▸ **THE PROBLEM**: With the images removed, write out each record exactly as given.

Scene difference descriptions
>>>
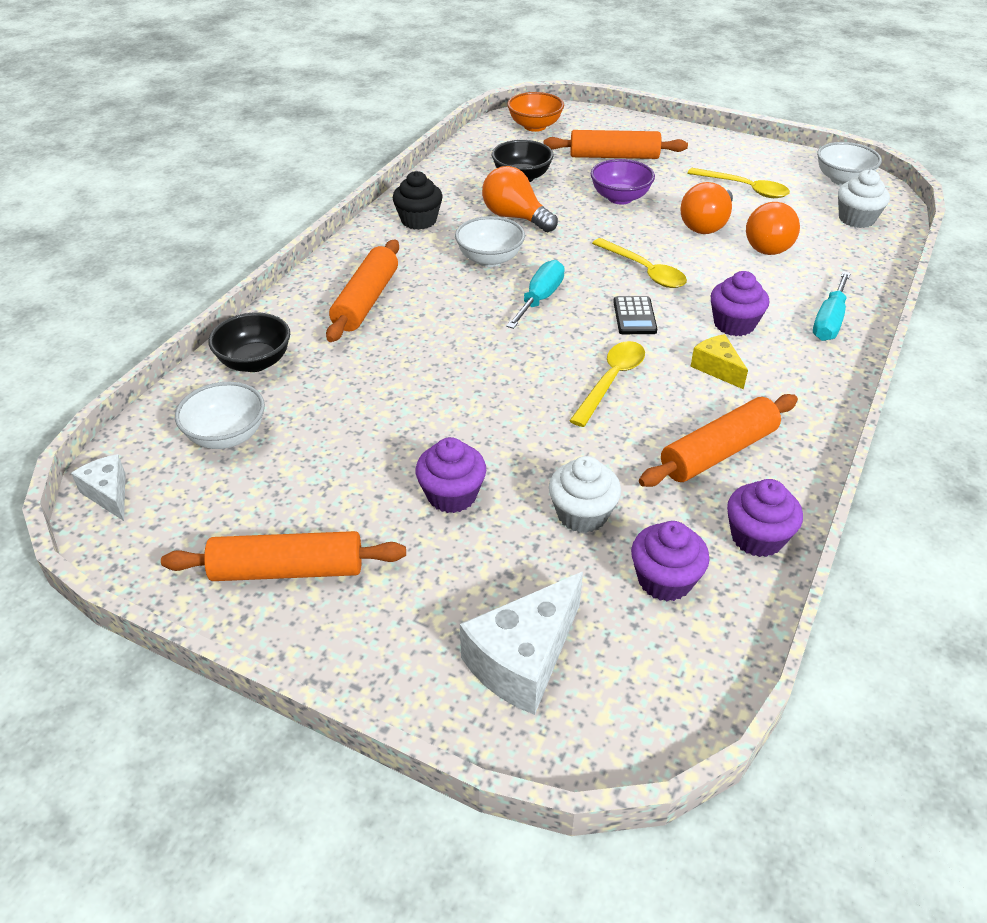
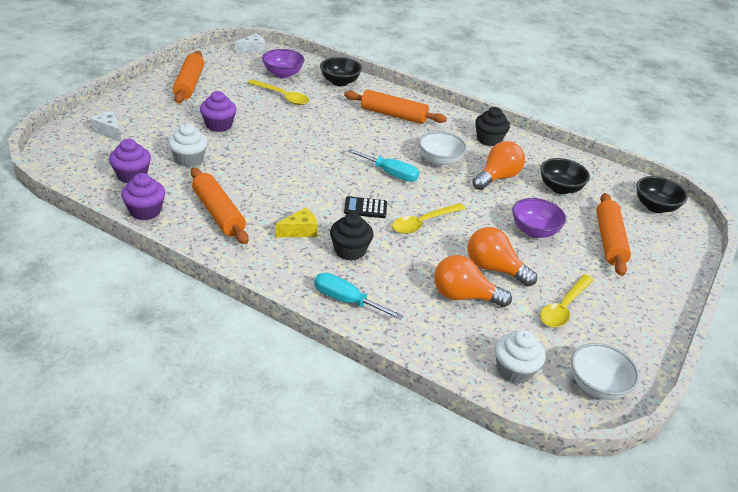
camera: 90 degrees right, 5 degrees down
white bowl [175,382,265,449] -> purple bowl [262,49,304,78]
white cheese [460,572,583,715] -> white cheese [90,111,121,142], size x0.57
orange bowl [507,92,564,132] -> black bowl [636,176,688,213]
yellow spoon [569,341,645,427] -> yellow spoon moved to [248,79,309,105]
purple cupcake [710,271,769,336] -> black cupcake [330,213,373,261]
<<<
▸ **RESULT**:
camera: 90 degrees right, 5 degrees down
white bowl [175,382,265,449] -> purple bowl [262,49,304,78]
white cheese [460,572,583,715] -> white cheese [90,111,121,142], size x0.57
orange bowl [507,92,564,132] -> black bowl [636,176,688,213]
yellow spoon [569,341,645,427] -> yellow spoon moved to [248,79,309,105]
purple cupcake [710,271,769,336] -> black cupcake [330,213,373,261]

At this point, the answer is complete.